Do this. Return each line of the listing that contains the string "into". Matching is case-sensitive.

# # # #

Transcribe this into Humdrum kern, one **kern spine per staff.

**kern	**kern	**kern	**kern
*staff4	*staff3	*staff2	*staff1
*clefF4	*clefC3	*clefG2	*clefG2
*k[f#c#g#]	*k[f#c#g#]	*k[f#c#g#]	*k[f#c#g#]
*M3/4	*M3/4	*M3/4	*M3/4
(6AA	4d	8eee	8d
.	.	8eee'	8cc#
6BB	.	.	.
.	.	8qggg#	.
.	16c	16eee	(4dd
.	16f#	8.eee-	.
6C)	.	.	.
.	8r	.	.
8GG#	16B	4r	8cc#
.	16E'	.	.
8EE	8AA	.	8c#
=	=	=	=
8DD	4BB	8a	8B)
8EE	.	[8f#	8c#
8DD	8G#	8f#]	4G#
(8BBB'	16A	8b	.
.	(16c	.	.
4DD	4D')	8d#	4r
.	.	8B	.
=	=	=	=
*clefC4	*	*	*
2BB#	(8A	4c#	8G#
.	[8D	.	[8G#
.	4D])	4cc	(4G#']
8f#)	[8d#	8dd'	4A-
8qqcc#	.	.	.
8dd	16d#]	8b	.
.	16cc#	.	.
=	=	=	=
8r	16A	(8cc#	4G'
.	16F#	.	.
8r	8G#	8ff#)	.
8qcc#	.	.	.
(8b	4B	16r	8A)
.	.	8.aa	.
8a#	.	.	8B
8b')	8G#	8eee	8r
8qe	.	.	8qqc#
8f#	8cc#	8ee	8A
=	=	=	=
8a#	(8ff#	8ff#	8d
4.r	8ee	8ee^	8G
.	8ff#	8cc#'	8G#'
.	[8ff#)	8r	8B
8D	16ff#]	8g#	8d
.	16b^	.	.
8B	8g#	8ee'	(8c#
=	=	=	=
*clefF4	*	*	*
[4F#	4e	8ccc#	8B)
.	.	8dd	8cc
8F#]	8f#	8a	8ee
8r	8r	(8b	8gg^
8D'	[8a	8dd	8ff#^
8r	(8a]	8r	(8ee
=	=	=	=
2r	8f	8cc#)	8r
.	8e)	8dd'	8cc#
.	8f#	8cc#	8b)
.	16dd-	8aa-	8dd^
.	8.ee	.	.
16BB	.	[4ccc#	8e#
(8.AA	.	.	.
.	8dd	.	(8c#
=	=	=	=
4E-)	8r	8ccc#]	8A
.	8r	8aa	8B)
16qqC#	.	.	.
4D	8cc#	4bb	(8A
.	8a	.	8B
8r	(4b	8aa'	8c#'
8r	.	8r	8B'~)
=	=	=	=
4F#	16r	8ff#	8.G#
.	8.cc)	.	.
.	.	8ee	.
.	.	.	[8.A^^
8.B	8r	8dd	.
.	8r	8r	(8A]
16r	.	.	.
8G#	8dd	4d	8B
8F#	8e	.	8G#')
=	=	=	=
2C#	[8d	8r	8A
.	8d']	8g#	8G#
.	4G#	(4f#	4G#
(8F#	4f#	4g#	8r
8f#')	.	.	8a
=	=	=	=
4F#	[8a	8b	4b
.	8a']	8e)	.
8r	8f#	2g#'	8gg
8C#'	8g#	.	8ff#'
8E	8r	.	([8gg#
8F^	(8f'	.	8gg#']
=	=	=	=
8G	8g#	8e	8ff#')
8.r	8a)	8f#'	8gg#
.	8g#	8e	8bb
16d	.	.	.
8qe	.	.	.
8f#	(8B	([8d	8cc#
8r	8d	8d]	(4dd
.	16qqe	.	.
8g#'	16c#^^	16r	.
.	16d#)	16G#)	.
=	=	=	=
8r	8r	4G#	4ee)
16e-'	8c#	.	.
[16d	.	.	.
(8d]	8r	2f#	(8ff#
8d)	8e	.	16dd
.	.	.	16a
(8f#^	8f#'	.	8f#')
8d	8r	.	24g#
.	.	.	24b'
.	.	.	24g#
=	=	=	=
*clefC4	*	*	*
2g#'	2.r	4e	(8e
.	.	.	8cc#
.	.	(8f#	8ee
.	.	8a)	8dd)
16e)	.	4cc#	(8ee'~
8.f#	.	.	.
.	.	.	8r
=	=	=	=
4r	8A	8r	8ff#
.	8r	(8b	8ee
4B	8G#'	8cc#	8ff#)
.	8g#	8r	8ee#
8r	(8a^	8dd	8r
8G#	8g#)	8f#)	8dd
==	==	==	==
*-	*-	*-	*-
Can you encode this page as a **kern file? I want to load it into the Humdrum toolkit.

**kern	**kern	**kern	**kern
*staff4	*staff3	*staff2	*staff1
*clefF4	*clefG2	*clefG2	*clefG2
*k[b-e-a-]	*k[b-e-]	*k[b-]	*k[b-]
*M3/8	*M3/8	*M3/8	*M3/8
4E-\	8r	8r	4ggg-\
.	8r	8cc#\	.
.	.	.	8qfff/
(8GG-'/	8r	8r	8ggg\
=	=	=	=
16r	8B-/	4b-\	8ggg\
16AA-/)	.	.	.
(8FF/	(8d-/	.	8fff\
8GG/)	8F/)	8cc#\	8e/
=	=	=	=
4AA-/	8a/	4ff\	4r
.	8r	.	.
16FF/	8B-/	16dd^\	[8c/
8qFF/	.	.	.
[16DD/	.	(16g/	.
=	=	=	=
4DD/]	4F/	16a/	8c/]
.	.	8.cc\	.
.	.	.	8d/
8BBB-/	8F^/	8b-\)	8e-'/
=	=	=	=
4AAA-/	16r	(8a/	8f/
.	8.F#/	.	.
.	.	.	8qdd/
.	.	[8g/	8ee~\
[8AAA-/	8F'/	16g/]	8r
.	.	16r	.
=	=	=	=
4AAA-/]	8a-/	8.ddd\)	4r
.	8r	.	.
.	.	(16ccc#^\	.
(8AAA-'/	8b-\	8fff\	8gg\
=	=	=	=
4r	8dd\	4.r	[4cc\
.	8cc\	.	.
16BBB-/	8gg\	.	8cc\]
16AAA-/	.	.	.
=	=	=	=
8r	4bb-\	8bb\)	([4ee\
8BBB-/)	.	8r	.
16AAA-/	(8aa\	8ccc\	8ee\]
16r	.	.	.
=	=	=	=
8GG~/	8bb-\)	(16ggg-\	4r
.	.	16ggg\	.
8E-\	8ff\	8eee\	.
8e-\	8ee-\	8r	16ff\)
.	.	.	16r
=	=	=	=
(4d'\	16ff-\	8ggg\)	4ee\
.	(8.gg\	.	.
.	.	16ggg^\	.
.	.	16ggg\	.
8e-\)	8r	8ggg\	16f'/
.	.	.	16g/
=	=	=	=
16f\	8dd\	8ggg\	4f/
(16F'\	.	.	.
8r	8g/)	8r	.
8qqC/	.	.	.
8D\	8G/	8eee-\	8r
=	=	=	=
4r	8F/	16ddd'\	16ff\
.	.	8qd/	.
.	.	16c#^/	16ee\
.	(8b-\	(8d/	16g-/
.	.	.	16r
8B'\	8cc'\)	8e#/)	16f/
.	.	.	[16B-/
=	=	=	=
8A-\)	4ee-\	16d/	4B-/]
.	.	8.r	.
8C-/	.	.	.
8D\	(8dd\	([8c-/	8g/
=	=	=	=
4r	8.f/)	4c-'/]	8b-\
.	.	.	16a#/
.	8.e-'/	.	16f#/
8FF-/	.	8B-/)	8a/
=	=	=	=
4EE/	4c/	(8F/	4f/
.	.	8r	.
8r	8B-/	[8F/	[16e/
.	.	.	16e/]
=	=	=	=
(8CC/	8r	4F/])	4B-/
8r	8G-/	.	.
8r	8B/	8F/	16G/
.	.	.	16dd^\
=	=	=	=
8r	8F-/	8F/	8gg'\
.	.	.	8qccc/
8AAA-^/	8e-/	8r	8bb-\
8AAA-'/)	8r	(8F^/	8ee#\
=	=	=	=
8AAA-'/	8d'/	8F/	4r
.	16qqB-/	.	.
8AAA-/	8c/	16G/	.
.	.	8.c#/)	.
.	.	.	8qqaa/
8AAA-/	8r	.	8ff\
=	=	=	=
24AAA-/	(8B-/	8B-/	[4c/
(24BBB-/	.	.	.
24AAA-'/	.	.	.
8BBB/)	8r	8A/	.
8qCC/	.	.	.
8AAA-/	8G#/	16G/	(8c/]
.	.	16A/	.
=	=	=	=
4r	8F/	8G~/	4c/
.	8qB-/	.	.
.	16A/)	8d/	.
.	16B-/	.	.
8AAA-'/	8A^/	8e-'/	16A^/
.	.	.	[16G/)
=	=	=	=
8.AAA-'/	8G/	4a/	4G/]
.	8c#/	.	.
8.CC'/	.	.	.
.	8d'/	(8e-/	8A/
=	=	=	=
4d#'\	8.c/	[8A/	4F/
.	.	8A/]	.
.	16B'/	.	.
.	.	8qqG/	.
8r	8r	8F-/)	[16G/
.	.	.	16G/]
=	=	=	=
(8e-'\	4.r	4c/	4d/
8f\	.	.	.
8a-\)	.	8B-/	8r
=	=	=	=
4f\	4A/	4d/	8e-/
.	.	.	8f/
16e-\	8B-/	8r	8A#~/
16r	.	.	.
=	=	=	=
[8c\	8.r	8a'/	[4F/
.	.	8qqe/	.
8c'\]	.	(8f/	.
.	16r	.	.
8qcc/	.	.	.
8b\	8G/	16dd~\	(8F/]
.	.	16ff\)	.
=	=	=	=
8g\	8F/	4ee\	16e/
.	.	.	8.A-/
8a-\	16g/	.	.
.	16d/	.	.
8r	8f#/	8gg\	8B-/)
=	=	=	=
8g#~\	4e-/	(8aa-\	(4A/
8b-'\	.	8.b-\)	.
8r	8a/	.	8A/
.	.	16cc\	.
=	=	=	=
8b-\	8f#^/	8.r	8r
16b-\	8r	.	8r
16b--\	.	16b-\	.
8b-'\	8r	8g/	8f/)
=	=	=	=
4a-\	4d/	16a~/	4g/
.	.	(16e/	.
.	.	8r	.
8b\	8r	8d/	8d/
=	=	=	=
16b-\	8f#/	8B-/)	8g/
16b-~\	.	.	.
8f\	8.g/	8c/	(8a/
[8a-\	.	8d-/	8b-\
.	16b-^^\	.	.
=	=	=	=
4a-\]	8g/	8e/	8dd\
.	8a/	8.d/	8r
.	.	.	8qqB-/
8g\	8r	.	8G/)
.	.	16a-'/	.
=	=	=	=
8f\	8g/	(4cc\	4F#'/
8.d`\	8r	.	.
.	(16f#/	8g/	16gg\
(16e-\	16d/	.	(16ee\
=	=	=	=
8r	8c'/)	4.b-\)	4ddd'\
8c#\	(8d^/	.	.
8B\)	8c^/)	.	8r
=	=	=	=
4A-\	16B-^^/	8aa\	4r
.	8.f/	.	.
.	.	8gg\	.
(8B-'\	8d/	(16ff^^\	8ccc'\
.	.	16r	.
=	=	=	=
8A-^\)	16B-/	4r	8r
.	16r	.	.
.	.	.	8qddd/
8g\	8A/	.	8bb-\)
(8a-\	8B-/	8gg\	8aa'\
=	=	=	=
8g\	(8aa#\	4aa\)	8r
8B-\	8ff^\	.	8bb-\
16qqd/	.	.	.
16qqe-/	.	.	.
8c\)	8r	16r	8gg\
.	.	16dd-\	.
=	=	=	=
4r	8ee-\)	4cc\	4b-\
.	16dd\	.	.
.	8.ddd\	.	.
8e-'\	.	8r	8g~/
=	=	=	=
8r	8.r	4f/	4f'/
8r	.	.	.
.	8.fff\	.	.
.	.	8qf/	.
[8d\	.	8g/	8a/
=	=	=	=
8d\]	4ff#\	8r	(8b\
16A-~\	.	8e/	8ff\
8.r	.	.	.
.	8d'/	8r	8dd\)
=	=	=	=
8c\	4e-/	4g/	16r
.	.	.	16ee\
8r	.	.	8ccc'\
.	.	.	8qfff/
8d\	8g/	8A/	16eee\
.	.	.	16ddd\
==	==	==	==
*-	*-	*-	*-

# # # #

Result.
Transcribe this into Humdrum kern, one **kern spine per staff.
Can you encode this page as a **kern file? I want to load it into the Humdrum toolkit.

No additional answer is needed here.